What to work on.
The line with "building: [306,289,389,379] -> none" through the last line of the entries: give these again exactly, and only these, without any pictures.

Task data.
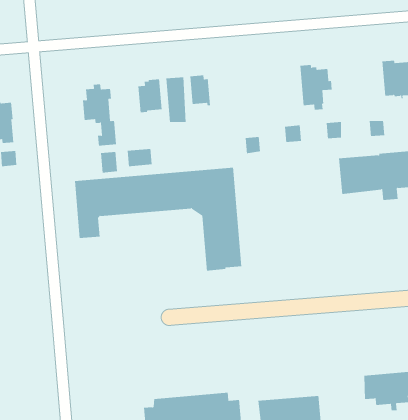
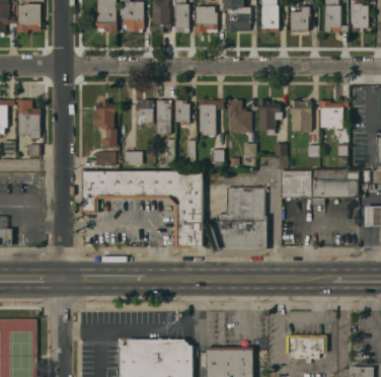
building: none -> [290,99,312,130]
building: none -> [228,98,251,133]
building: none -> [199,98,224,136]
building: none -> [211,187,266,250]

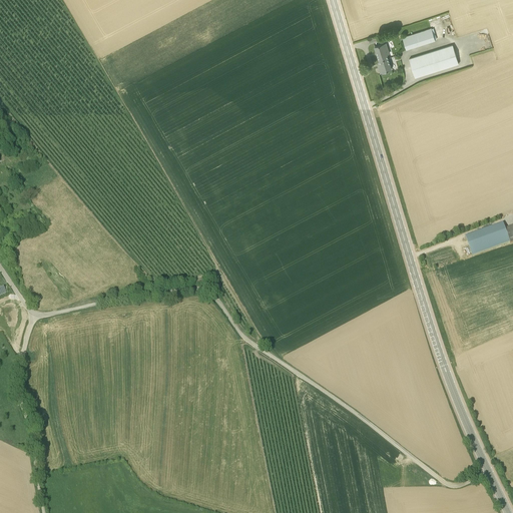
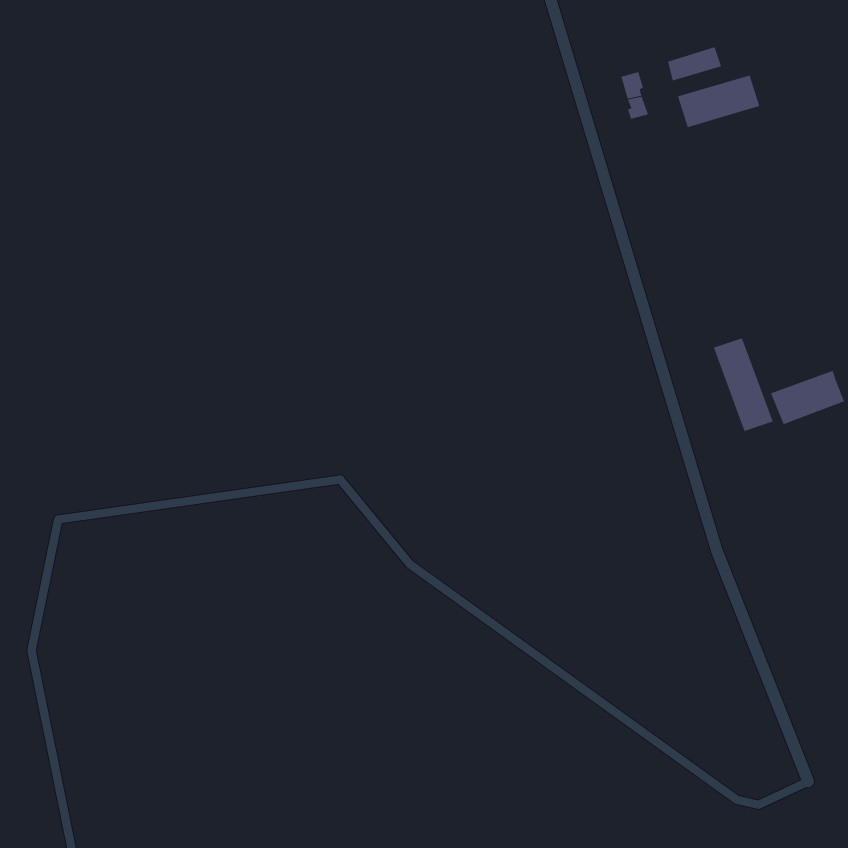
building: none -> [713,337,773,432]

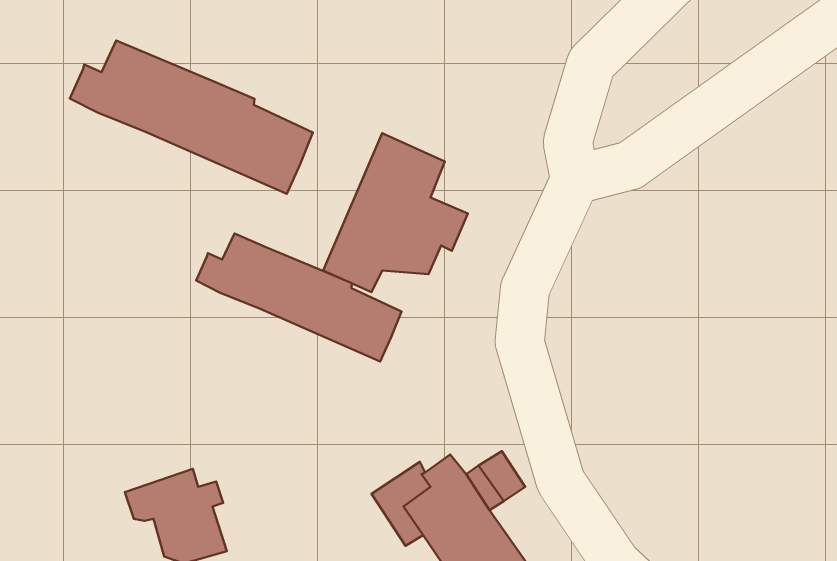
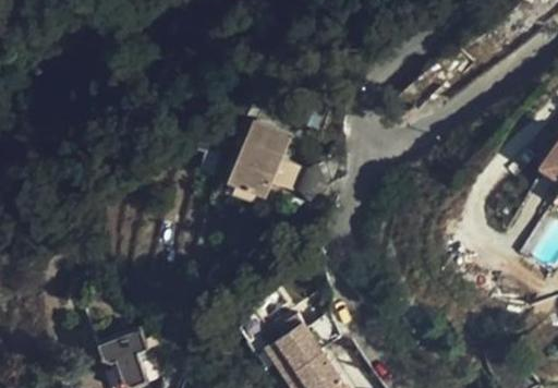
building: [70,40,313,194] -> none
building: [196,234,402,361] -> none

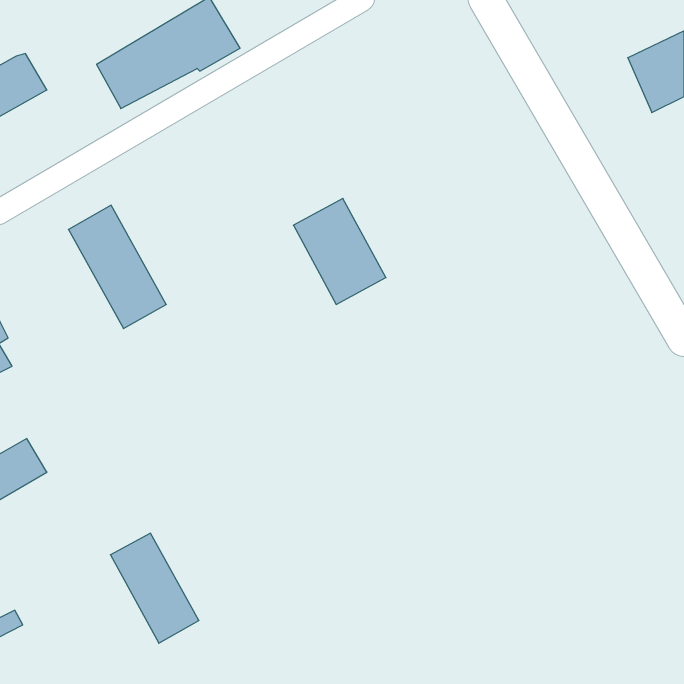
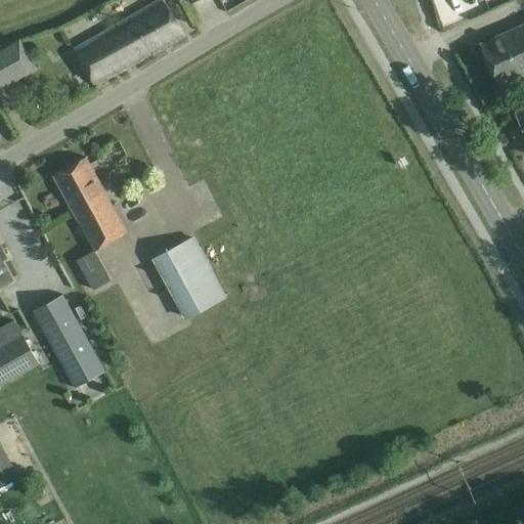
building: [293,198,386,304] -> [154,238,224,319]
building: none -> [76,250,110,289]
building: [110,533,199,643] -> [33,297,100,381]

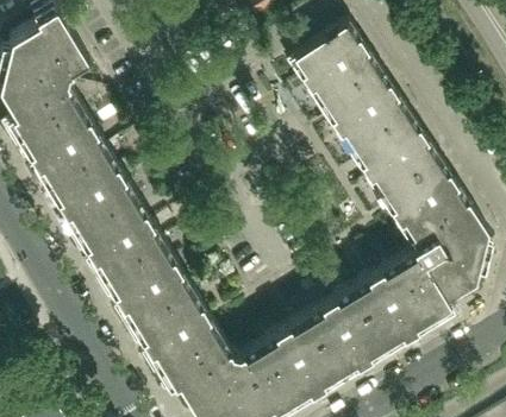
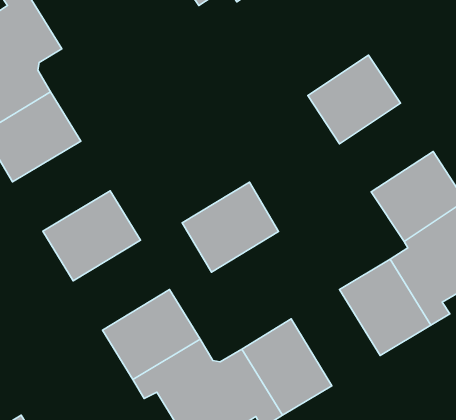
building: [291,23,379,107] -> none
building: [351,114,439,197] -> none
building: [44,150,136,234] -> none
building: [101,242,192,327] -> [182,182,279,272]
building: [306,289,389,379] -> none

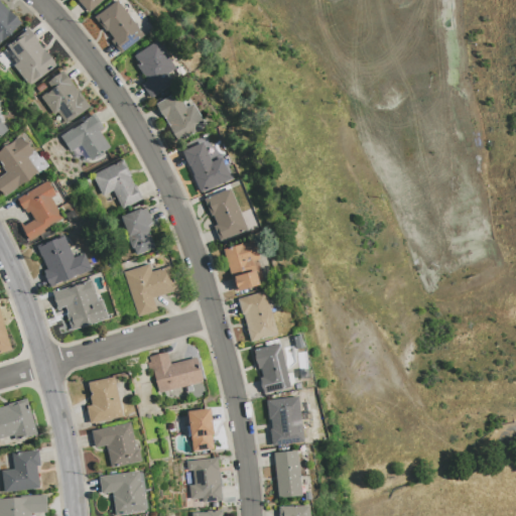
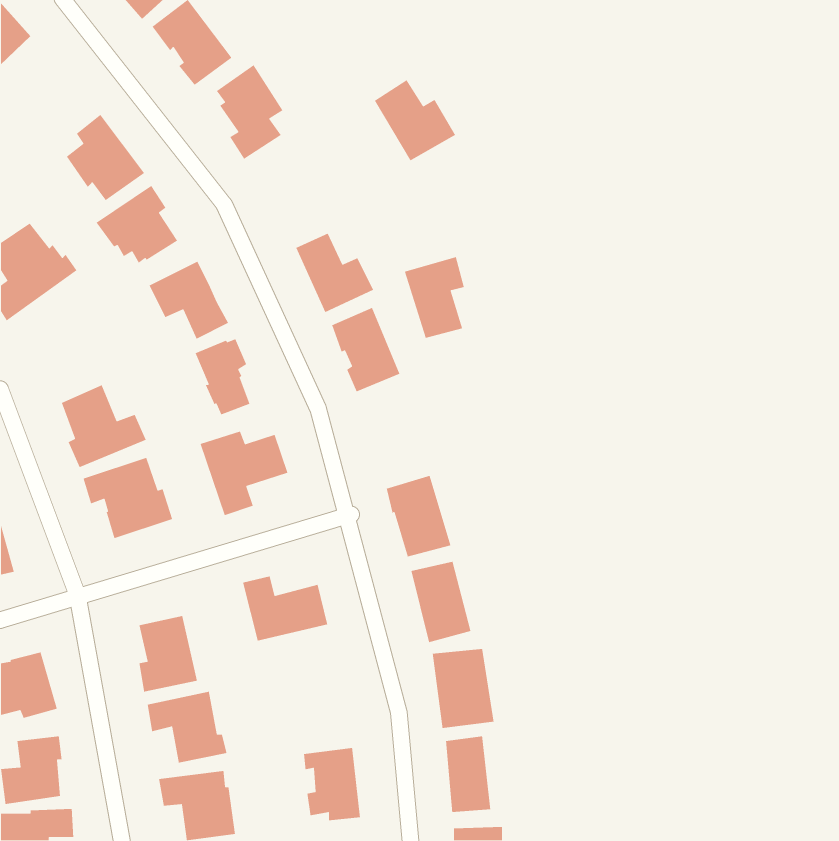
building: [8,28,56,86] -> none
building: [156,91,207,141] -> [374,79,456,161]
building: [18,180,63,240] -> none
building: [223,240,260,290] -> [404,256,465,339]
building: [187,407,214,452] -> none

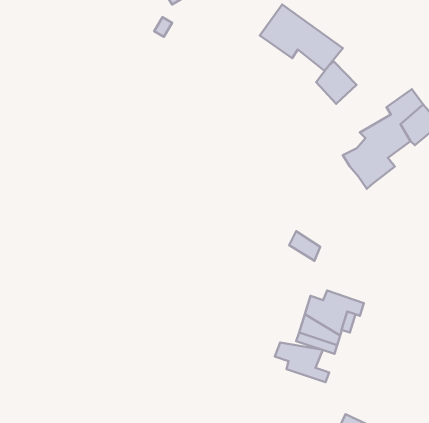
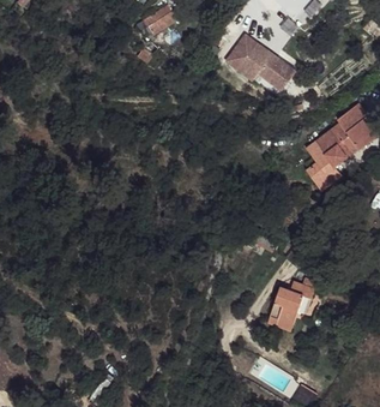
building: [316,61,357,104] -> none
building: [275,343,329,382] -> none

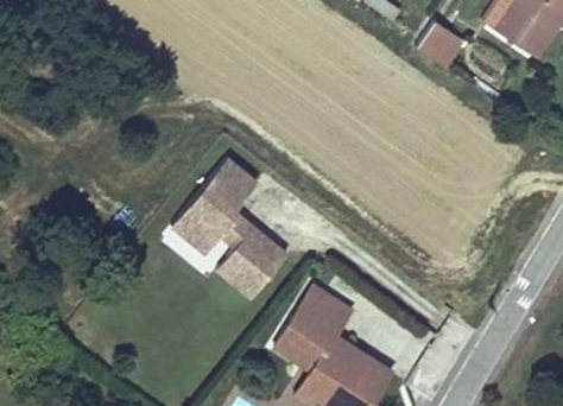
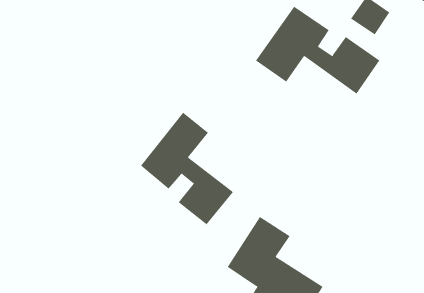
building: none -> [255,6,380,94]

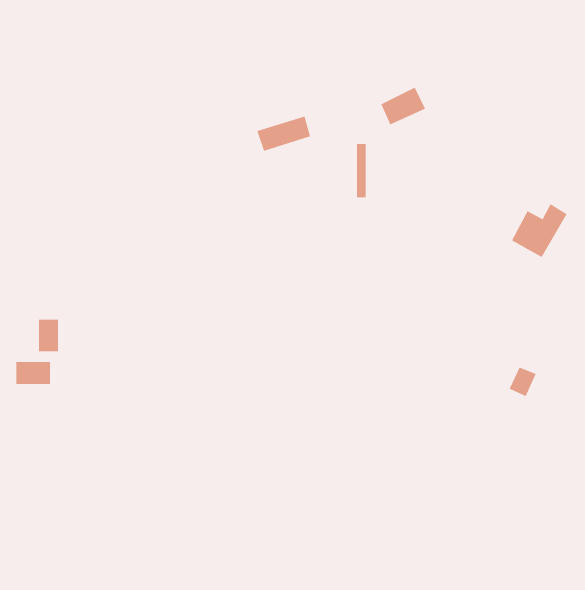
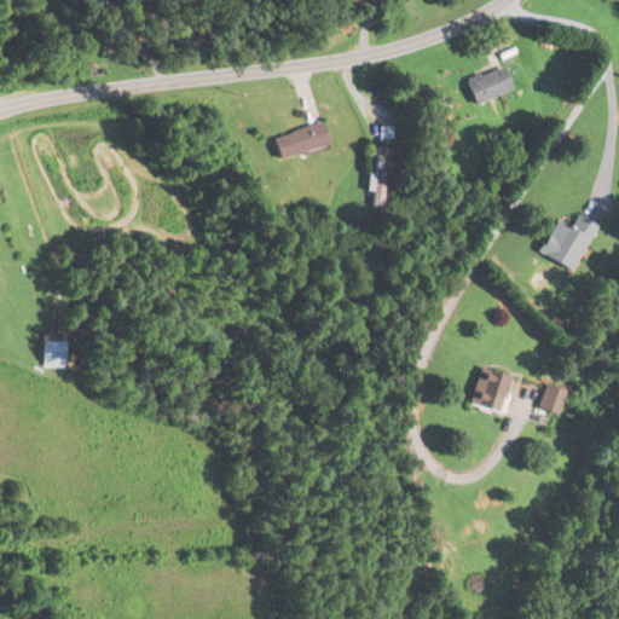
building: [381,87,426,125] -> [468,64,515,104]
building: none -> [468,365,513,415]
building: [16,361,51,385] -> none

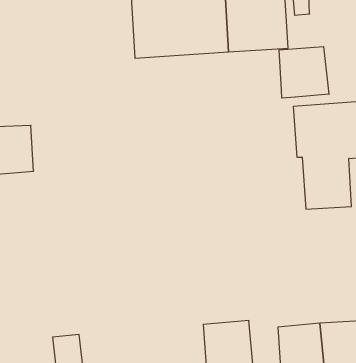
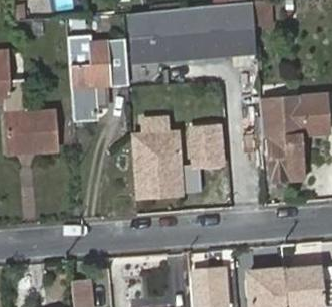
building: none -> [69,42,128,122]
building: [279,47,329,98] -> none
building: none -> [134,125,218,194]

Result of this exercise.
building: [306,289,389,379] -> none

building: [8,28,56,86] -> none
building: [156,91,207,141] -> [374,79,456,161]
building: [18,180,63,240] -> none
building: [223,240,260,290] -> [404,256,465,339]
building: [187,407,214,452] -> none

building: [316,61,357,104] -> none
building: [275,343,329,382] -> none

building: none -> [255,6,380,94]

building: [381,87,426,125] -> [468,64,515,104]
building: none -> [468,365,513,415]
building: [16,361,51,385] -> none

building: none -> [69,42,128,122]
building: [279,47,329,98] -> none
building: none -> [134,125,218,194]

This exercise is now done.